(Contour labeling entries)
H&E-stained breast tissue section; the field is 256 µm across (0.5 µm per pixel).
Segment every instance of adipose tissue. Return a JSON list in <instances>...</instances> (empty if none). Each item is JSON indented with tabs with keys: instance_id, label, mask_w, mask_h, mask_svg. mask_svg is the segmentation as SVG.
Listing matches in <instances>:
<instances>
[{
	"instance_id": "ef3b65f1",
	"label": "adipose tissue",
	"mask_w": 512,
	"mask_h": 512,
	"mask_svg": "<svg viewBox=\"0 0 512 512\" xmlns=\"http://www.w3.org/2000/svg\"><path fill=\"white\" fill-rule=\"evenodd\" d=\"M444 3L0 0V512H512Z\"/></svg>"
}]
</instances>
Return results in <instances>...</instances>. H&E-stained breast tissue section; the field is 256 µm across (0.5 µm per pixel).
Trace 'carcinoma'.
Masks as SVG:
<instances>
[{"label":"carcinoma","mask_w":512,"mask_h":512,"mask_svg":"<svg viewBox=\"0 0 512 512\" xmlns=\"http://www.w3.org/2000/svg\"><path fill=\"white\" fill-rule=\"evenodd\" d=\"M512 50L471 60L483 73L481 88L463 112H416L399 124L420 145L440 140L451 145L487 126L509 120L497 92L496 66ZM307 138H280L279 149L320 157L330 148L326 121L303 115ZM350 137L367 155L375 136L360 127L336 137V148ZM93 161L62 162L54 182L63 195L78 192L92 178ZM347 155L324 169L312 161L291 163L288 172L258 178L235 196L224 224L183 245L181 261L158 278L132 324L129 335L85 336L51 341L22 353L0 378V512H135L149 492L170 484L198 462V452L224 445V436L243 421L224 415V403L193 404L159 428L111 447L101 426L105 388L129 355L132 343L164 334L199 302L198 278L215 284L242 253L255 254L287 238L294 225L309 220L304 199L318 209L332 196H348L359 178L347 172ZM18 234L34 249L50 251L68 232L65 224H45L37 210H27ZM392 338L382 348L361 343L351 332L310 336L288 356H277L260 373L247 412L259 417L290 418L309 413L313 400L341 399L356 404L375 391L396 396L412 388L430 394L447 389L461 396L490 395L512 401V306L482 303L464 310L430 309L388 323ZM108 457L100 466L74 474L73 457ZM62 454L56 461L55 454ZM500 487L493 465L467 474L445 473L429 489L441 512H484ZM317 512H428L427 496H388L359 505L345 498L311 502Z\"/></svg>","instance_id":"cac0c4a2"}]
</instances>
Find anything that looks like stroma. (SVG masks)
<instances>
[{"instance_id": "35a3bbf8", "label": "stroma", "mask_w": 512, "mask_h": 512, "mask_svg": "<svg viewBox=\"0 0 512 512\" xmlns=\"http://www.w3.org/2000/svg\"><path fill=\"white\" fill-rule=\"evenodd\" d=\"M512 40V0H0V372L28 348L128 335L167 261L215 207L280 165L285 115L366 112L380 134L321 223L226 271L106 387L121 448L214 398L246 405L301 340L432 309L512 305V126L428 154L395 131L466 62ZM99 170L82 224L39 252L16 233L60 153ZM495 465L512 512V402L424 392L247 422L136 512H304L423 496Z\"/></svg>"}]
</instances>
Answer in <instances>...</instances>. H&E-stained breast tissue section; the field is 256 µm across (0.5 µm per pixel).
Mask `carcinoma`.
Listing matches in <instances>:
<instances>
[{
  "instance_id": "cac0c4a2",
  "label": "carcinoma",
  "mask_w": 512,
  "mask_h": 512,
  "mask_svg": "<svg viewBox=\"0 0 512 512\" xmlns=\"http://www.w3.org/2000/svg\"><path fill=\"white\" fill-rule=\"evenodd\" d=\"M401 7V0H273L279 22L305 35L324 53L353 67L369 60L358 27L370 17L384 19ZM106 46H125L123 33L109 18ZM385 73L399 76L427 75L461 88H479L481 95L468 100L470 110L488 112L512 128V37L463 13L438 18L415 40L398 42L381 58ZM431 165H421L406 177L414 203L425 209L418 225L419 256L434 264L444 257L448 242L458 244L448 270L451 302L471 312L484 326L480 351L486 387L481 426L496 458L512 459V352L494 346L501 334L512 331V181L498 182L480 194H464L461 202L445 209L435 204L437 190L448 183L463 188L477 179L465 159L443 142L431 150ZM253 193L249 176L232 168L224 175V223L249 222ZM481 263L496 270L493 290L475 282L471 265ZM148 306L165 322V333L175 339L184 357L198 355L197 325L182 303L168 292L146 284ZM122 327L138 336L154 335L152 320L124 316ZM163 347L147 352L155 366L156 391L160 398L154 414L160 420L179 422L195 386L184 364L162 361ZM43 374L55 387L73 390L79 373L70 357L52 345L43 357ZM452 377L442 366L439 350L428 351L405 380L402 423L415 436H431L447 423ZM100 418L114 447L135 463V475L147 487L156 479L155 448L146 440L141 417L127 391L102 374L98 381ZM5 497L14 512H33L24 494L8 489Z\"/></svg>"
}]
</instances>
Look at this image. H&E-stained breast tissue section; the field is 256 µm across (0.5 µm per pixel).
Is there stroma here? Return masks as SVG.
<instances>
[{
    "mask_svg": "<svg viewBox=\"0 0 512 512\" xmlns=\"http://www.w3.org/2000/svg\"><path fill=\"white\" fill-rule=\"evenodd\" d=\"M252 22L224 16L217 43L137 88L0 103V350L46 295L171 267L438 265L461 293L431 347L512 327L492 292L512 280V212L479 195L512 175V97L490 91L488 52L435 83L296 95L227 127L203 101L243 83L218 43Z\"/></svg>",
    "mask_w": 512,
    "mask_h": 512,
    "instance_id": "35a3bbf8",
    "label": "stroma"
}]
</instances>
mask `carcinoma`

Work required :: Extract every record and return it verbatim.

The response ::
H&E-stained breast tissue section; the field is 256 µm across (0.5 µm per pixel).
Segment every instance of adipose tissue. Return a JSON list in <instances>...</instances> (empty if none). Each item is JSON indented with tabs with keys: instance_id, label, mask_w, mask_h, mask_svg. mask_svg is the segmentation as SVG.
Listing matches in <instances>:
<instances>
[{
	"instance_id": "ef3b65f1",
	"label": "adipose tissue",
	"mask_w": 512,
	"mask_h": 512,
	"mask_svg": "<svg viewBox=\"0 0 512 512\" xmlns=\"http://www.w3.org/2000/svg\"><path fill=\"white\" fill-rule=\"evenodd\" d=\"M444 3L0 0V512H512Z\"/></svg>"
}]
</instances>
Return results in <instances>...</instances>. H&E-stained breast tissue section; the field is 256 µm across (0.5 µm per pixel).
Trace 'carcinoma'.
Masks as SVG:
<instances>
[{"label":"carcinoma","mask_w":512,"mask_h":512,"mask_svg":"<svg viewBox=\"0 0 512 512\" xmlns=\"http://www.w3.org/2000/svg\"><path fill=\"white\" fill-rule=\"evenodd\" d=\"M512 50L471 60L483 73L481 88L463 112H416L399 124L420 145L440 140L451 145L487 126L509 120L497 92L496 66ZM307 138H280L279 149L320 157L330 148L326 121L303 115ZM350 137L367 155L375 136L360 127L336 137V148ZM93 161L62 162L54 182L63 195L78 192L92 178ZM347 155L324 169L312 161L291 163L288 172L258 178L235 196L224 224L183 245L181 261L158 278L132 324L129 335L85 336L51 341L22 353L0 378V512H135L149 492L170 484L198 462V452L224 445V436L243 421L224 415V403L193 404L159 428L111 447L101 426L105 388L129 355L132 343L164 334L199 302L198 278L215 284L242 253L255 254L287 238L294 225L309 220L304 199L318 209L332 196H348L359 178L347 172ZM18 234L34 249L50 251L68 232L65 224H45L37 210H27ZM392 338L382 348L361 343L351 332L310 336L288 356H277L260 373L247 412L259 417L290 418L309 413L313 400L341 399L356 404L375 391L396 396L412 388L430 394L447 389L461 396L490 395L512 401V306L482 303L464 310L430 309L388 323ZM108 457L100 466L74 474L73 457ZM62 454L56 461L55 454ZM500 487L493 465L467 474L445 473L429 489L441 512H484ZM317 512H428L427 496H388L359 505L345 498L311 502Z\"/></svg>","instance_id":"cac0c4a2"}]
</instances>
Find anything that looks like stroma. (SVG masks)
<instances>
[{"instance_id": "35a3bbf8", "label": "stroma", "mask_w": 512, "mask_h": 512, "mask_svg": "<svg viewBox=\"0 0 512 512\" xmlns=\"http://www.w3.org/2000/svg\"><path fill=\"white\" fill-rule=\"evenodd\" d=\"M512 40V0H0V372L28 348L128 335L167 261L215 207L280 165L285 115L366 112L380 134L321 223L226 271L106 387L121 448L214 398L246 405L301 340L432 309L512 305V126L428 154L395 131L466 62ZM99 170L82 224L39 252L16 233L60 153ZM495 465L512 512V402L424 392L247 422L136 512H304L423 496Z\"/></svg>"}]
</instances>
Answer in <instances>...</instances>. H&E-stained breast tissue section; the field is 256 µm across (0.5 µm per pixel).
Mask `carcinoma`.
Listing matches in <instances>:
<instances>
[{
  "instance_id": "cac0c4a2",
  "label": "carcinoma",
  "mask_w": 512,
  "mask_h": 512,
  "mask_svg": "<svg viewBox=\"0 0 512 512\" xmlns=\"http://www.w3.org/2000/svg\"><path fill=\"white\" fill-rule=\"evenodd\" d=\"M401 7V0H273L279 22L305 35L324 53L353 67L369 60L358 27L370 17L384 19ZM106 46H125L123 33L109 18ZM385 73L399 76L427 75L461 88H479L481 95L468 100L470 110L488 112L512 128V37L463 13L438 18L415 40L398 42L381 58ZM431 165H421L406 177L414 203L425 209L418 225L419 256L434 264L444 257L448 242L458 244L448 270L451 302L471 312L484 326L480 351L486 387L481 426L496 458L512 459V352L494 346L501 334L512 331V181L498 182L480 194H464L461 202L445 209L435 204L437 190L448 183L463 188L477 179L465 159L443 142L431 150ZM253 193L249 176L232 168L224 175V223L249 222ZM481 263L496 270L493 290L475 282L471 265ZM148 306L165 322V333L175 339L184 357L198 355L197 325L182 303L168 292L146 284ZM122 327L138 336L154 335L152 320L124 316ZM163 347L147 352L155 366L156 391L160 398L154 414L160 420L179 422L195 386L184 364L162 361ZM43 374L55 387L73 390L79 373L70 357L52 345L43 357ZM452 377L442 366L439 350L428 351L405 380L402 423L415 436H431L447 423ZM100 418L114 447L135 463V475L147 487L156 479L155 448L146 440L141 417L127 391L102 374L98 381ZM5 497L14 512H33L24 494L8 489Z\"/></svg>"
}]
</instances>
Look at this image. H&E-stained breast tissue section; the field is 256 µm across (0.5 µm per pixel).
Is there stroma here? Return masks as SVG.
<instances>
[{
    "mask_svg": "<svg viewBox=\"0 0 512 512\" xmlns=\"http://www.w3.org/2000/svg\"><path fill=\"white\" fill-rule=\"evenodd\" d=\"M252 22L224 16L217 43L137 88L0 103V350L46 295L171 267L438 265L461 293L431 347L512 327L492 292L512 280V212L479 195L512 175V97L490 91L488 52L435 83L296 95L227 127L203 101L243 83L218 43Z\"/></svg>",
    "mask_w": 512,
    "mask_h": 512,
    "instance_id": "35a3bbf8",
    "label": "stroma"
}]
</instances>
mask `carcinoma`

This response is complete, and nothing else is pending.